## REQUIREMENT
Word for word, restate the lines from the start of the data down to the line with "OLED2: SSD1309 -> SH1106", both included.

Itemized modification records:
>>>>
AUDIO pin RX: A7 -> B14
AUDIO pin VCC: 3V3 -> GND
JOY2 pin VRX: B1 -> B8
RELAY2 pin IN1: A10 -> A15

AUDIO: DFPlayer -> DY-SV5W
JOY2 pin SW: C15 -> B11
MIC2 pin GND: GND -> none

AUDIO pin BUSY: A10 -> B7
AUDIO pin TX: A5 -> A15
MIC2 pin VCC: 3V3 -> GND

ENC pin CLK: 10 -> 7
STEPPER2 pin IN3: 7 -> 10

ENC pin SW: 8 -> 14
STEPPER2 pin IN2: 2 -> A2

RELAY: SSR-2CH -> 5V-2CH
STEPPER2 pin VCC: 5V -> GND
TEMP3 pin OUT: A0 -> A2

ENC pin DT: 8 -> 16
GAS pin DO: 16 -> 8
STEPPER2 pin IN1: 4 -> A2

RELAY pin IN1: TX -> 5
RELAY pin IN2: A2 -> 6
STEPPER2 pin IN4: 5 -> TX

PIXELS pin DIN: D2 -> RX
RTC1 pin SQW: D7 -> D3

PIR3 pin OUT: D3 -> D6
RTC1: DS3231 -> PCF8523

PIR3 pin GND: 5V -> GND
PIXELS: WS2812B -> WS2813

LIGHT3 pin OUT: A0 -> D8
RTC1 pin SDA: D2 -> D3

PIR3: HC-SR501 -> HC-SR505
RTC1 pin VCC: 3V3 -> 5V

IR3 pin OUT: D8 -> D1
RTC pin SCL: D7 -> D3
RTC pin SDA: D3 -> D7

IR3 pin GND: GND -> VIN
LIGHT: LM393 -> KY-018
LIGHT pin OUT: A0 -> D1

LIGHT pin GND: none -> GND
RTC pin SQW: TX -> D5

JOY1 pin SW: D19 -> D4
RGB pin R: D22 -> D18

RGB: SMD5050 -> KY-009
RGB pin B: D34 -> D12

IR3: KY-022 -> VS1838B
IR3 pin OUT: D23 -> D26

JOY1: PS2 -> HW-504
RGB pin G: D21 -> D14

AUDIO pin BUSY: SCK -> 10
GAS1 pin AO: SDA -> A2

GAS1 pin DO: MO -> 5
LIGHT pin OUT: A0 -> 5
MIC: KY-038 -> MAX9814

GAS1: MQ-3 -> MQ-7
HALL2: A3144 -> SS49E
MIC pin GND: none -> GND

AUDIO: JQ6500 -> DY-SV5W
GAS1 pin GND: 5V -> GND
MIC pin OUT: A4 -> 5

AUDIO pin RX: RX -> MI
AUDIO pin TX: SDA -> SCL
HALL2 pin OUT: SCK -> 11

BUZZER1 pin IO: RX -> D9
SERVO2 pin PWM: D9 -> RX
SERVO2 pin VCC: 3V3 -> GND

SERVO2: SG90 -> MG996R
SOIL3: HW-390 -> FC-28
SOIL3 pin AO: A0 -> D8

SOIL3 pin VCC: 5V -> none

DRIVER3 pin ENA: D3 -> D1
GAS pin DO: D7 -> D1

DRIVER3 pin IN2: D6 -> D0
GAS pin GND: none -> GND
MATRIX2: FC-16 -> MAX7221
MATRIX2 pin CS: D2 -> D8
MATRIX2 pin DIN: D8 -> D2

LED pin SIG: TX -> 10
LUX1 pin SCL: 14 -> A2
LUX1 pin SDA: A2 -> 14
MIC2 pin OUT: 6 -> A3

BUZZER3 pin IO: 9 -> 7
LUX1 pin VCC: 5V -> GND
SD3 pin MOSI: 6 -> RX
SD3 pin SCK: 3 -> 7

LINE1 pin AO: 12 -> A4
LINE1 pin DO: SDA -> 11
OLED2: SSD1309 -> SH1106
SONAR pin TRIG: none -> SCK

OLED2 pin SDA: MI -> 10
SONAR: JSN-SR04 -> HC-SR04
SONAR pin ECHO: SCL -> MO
<<<<
## RESPONSE AREA
AUDIO pin RX: A7 -> B14
AUDIO pin VCC: 3V3 -> GND
JOY2 pin VRX: B1 -> B8
RELAY2 pin IN1: A10 -> A15

AUDIO: DFPlayer -> DY-SV5W
JOY2 pin SW: C15 -> B11
MIC2 pin GND: GND -> none

AUDIO pin BUSY: A10 -> B7
AUDIO pin TX: A5 -> A15
MIC2 pin VCC: 3V3 -> GND

ENC pin CLK: 10 -> 7
STEPPER2 pin IN3: 7 -> 10

ENC pin SW: 8 -> 14
STEPPER2 pin IN2: 2 -> A2

RELAY: SSR-2CH -> 5V-2CH
STEPPER2 pin VCC: 5V -> GND
TEMP3 pin OUT: A0 -> A2

ENC pin DT: 8 -> 16
GAS pin DO: 16 -> 8
STEPPER2 pin IN1: 4 -> A2

RELAY pin IN1: TX -> 5
RELAY pin IN2: A2 -> 6
STEPPER2 pin IN4: 5 -> TX

PIXELS pin DIN: D2 -> RX
RTC1 pin SQW: D7 -> D3

PIR3 pin OUT: D3 -> D6
RTC1: DS3231 -> PCF8523

PIR3 pin GND: 5V -> GND
PIXELS: WS2812B -> WS2813

LIGHT3 pin OUT: A0 -> D8
RTC1 pin SDA: D2 -> D3

PIR3: HC-SR501 -> HC-SR505
RTC1 pin VCC: 3V3 -> 5V

IR3 pin OUT: D8 -> D1
RTC pin SCL: D7 -> D3
RTC pin SDA: D3 -> D7

IR3 pin GND: GND -> VIN
LIGHT: LM393 -> KY-018
LIGHT pin OUT: A0 -> D1

LIGHT pin GND: none -> GND
RTC pin SQW: TX -> D5

JOY1 pin SW: D19 -> D4
RGB pin R: D22 -> D18

RGB: SMD5050 -> KY-009
RGB pin B: D34 -> D12

IR3: KY-022 -> VS1838B
IR3 pin OUT: D23 -> D26

JOY1: PS2 -> HW-504
RGB pin G: D21 -> D14

AUDIO pin BUSY: SCK -> 10
GAS1 pin AO: SDA -> A2

GAS1 pin DO: MO -> 5
LIGHT pin OUT: A0 -> 5
MIC: KY-038 -> MAX9814

GAS1: MQ-3 -> MQ-7
HALL2: A3144 -> SS49E
MIC pin GND: none -> GND

AUDIO: JQ6500 -> DY-SV5W
GAS1 pin GND: 5V -> GND
MIC pin OUT: A4 -> 5

AUDIO pin RX: RX -> MI
AUDIO pin TX: SDA -> SCL
HALL2 pin OUT: SCK -> 11

BUZZER1 pin IO: RX -> D9
SERVO2 pin PWM: D9 -> RX
SERVO2 pin VCC: 3V3 -> GND

SERVO2: SG90 -> MG996R
SOIL3: HW-390 -> FC-28
SOIL3 pin AO: A0 -> D8

SOIL3 pin VCC: 5V -> none

DRIVER3 pin ENA: D3 -> D1
GAS pin DO: D7 -> D1

DRIVER3 pin IN2: D6 -> D0
GAS pin GND: none -> GND
MATRIX2: FC-16 -> MAX7221
MATRIX2 pin CS: D2 -> D8
MATRIX2 pin DIN: D8 -> D2

LED pin SIG: TX -> 10
LUX1 pin SCL: 14 -> A2
LUX1 pin SDA: A2 -> 14
MIC2 pin OUT: 6 -> A3

BUZZER3 pin IO: 9 -> 7
LUX1 pin VCC: 5V -> GND
SD3 pin MOSI: 6 -> RX
SD3 pin SCK: 3 -> 7

LINE1 pin AO: 12 -> A4
LINE1 pin DO: SDA -> 11
OLED2: SSD1309 -> SH1106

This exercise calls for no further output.